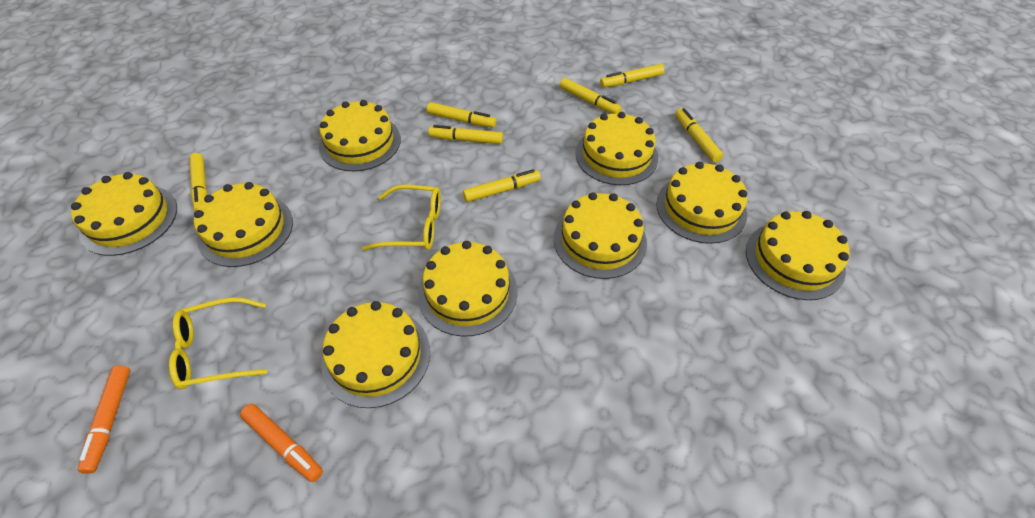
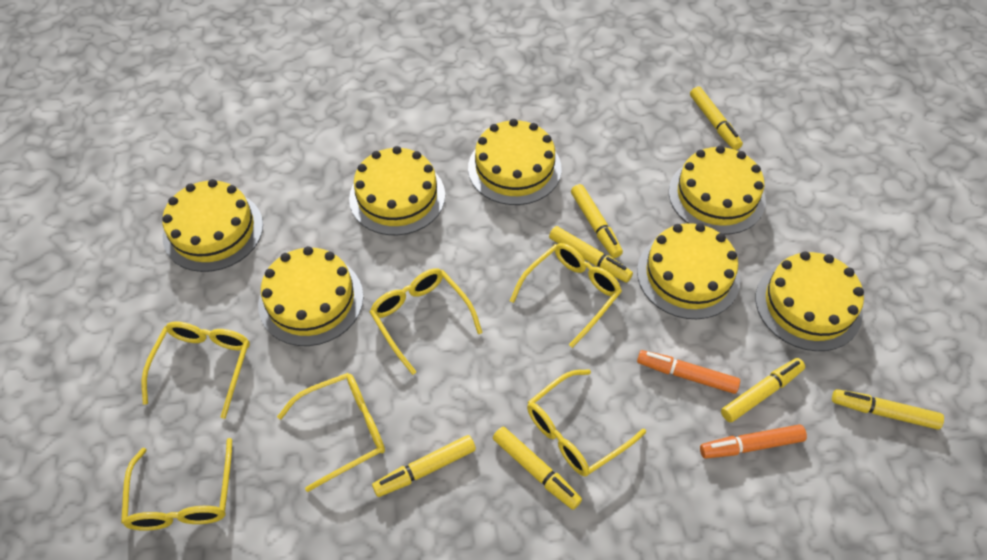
yellow cake: 9 -> 7
yellow glasses: 2 -> 6

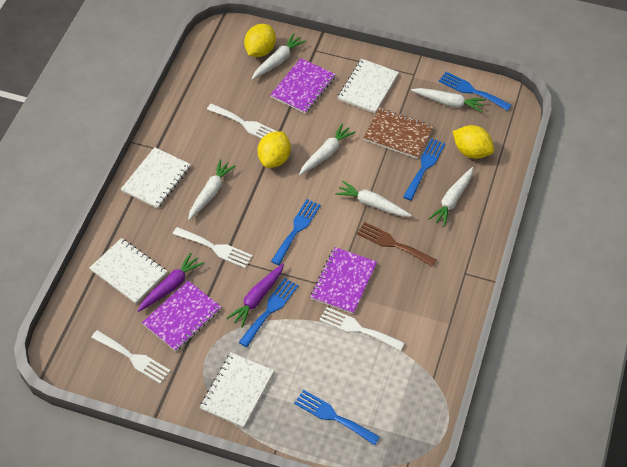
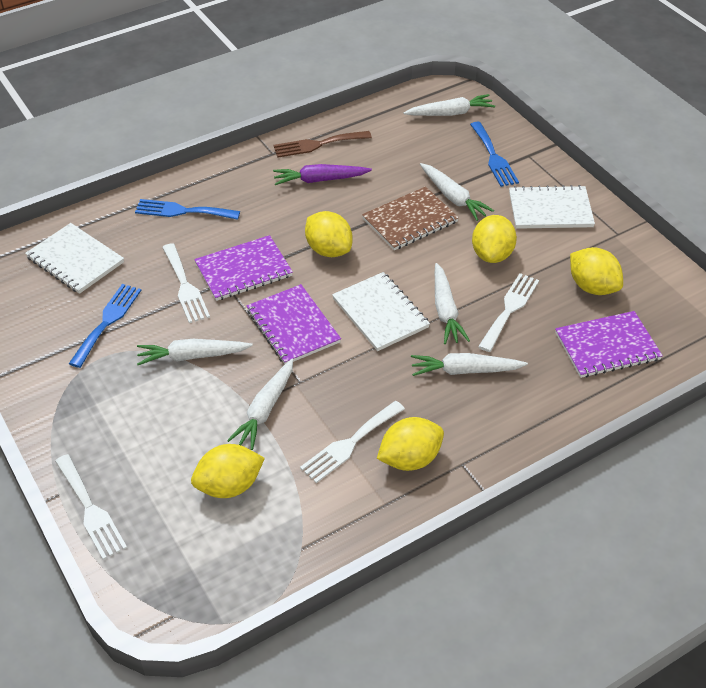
blue fork: 5 -> 3
purple carrot: 2 -> 1
white notebook: 4 -> 3
yellow lemon: 3 -> 5

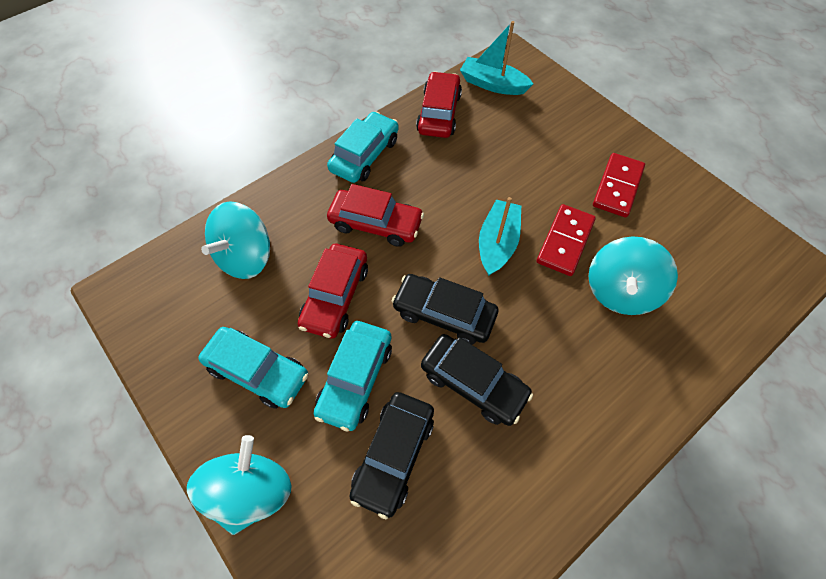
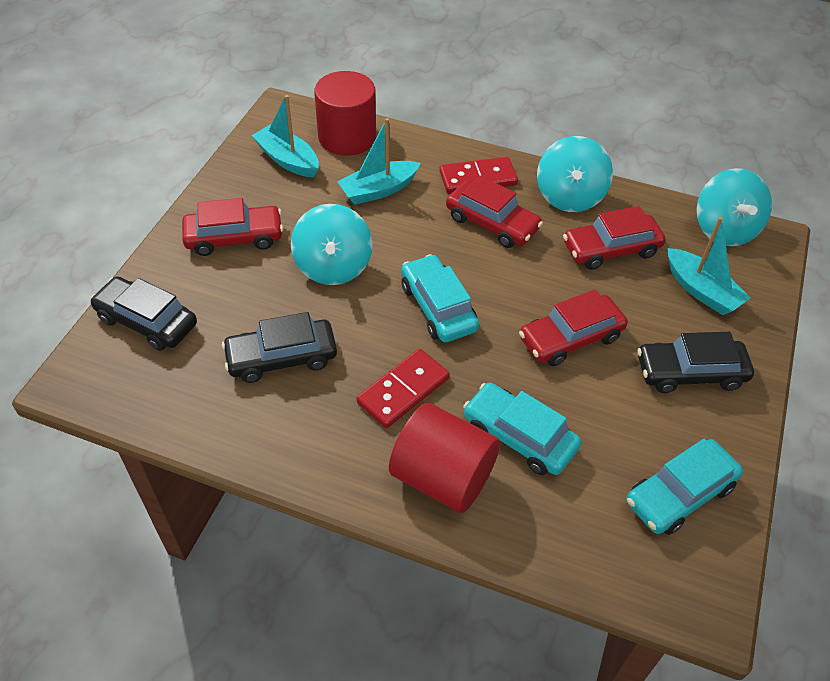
red car: 3 -> 4
red cylinder: 0 -> 2
turquoise boat: 2 -> 3

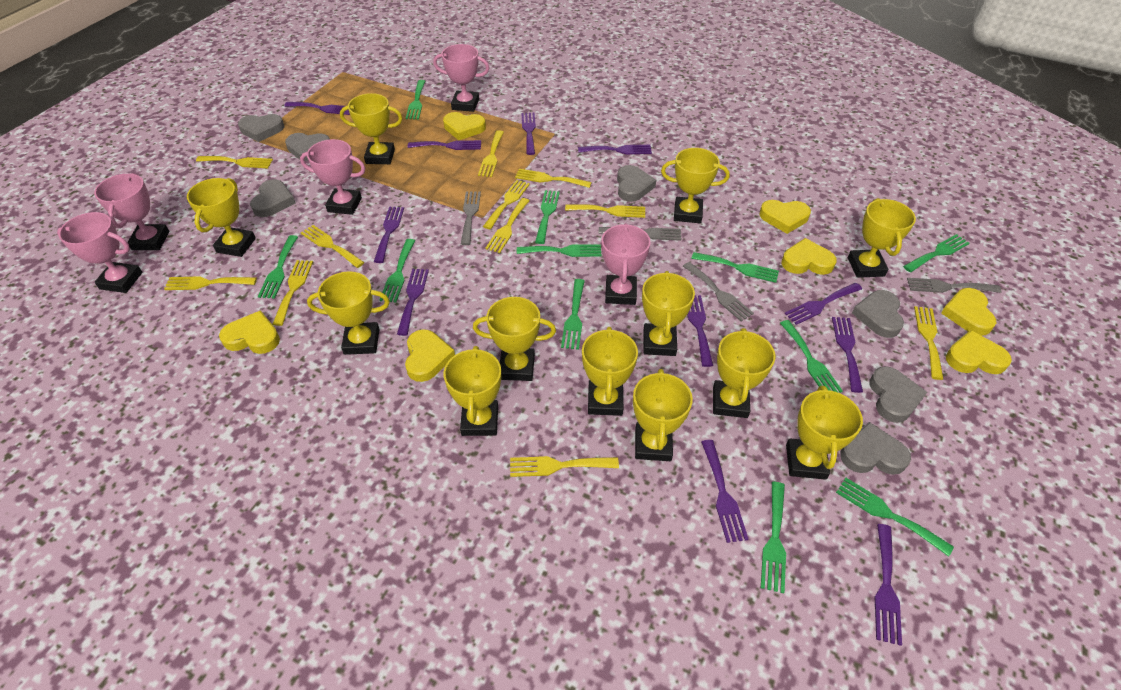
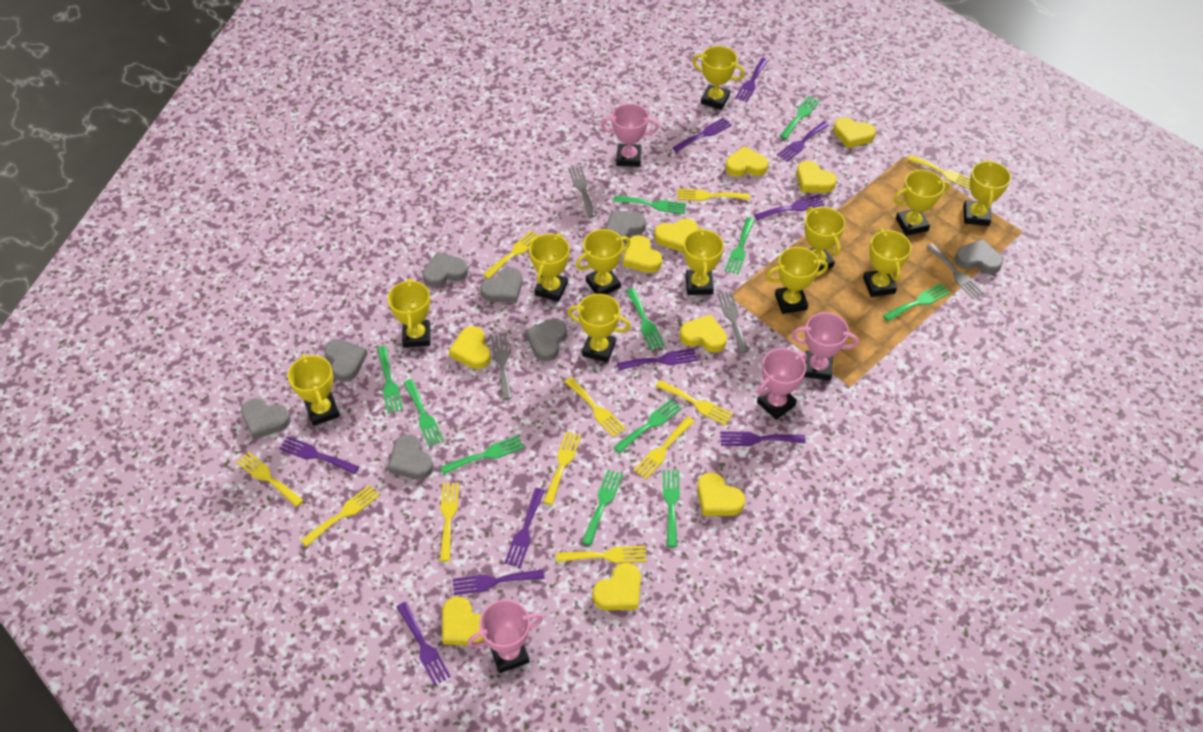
grey heart: 7 -> 8
pink trophy: 5 -> 4
purple fork: 11 -> 10
yellow heart: 7 -> 10

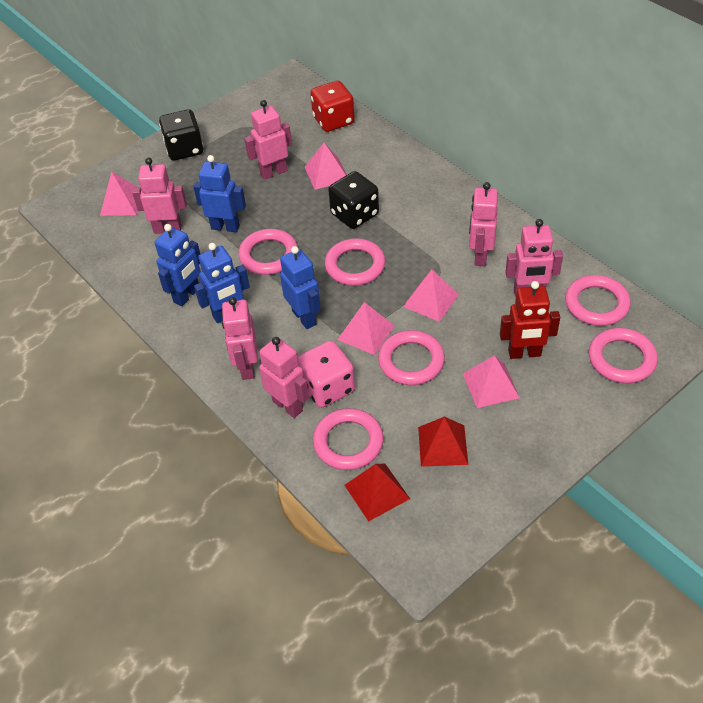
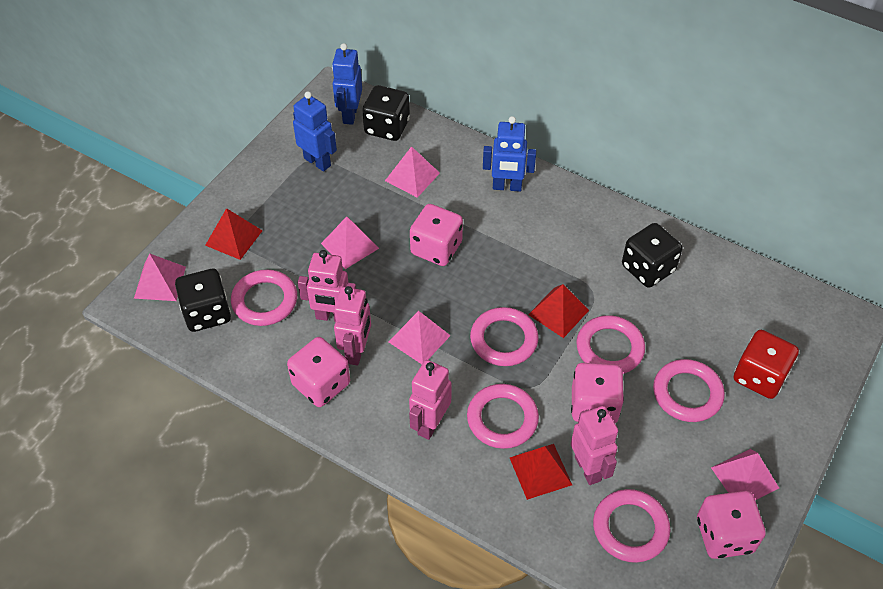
black dice: 2 -> 3
blue robot: 4 -> 3
pink dice: 1 -> 4
pink robot: 6 -> 4
red pyramid: 2 -> 3
red robot: 1 -> 0

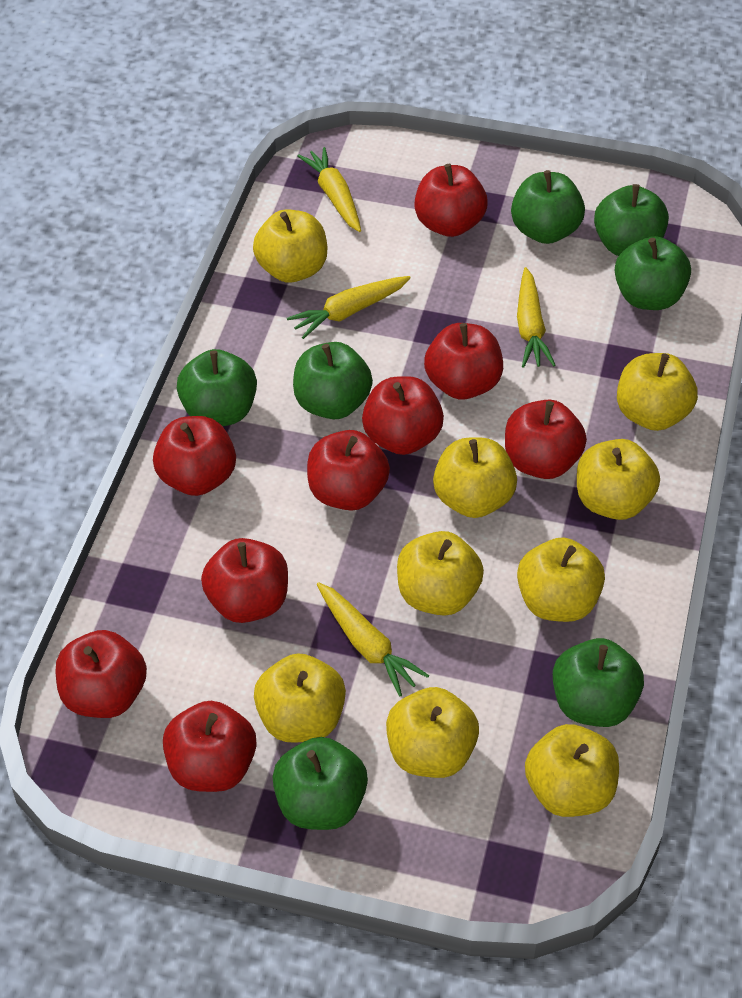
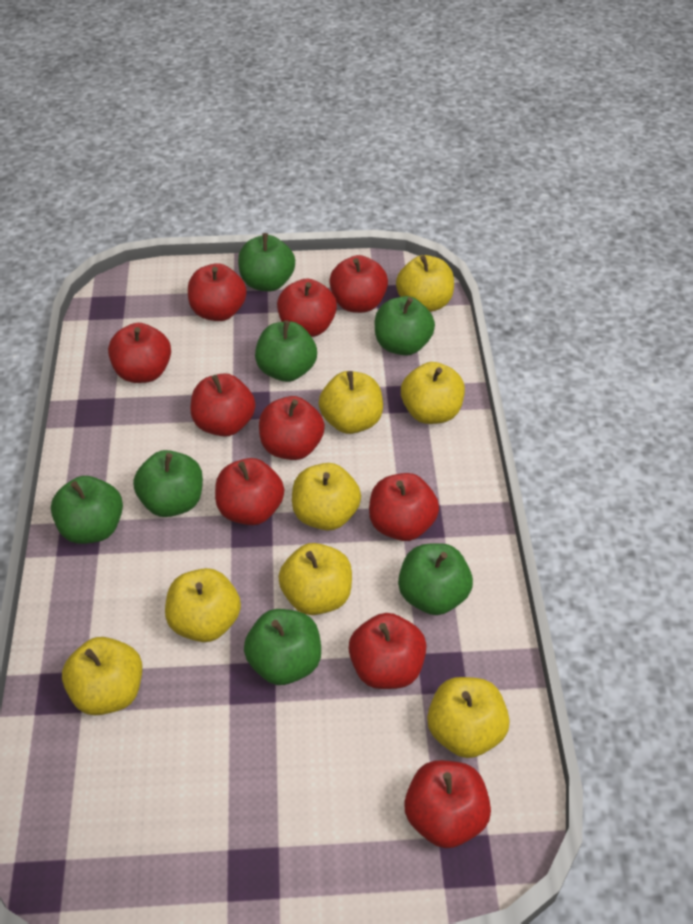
red apple: 9 -> 10
yellow apple: 9 -> 8
yellow carrot: 4 -> 0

========================

When the word "pink" turns up on a line of the material above, copy that line.

pink trophy: 5 -> 4
pink dice: 1 -> 4
pink robot: 6 -> 4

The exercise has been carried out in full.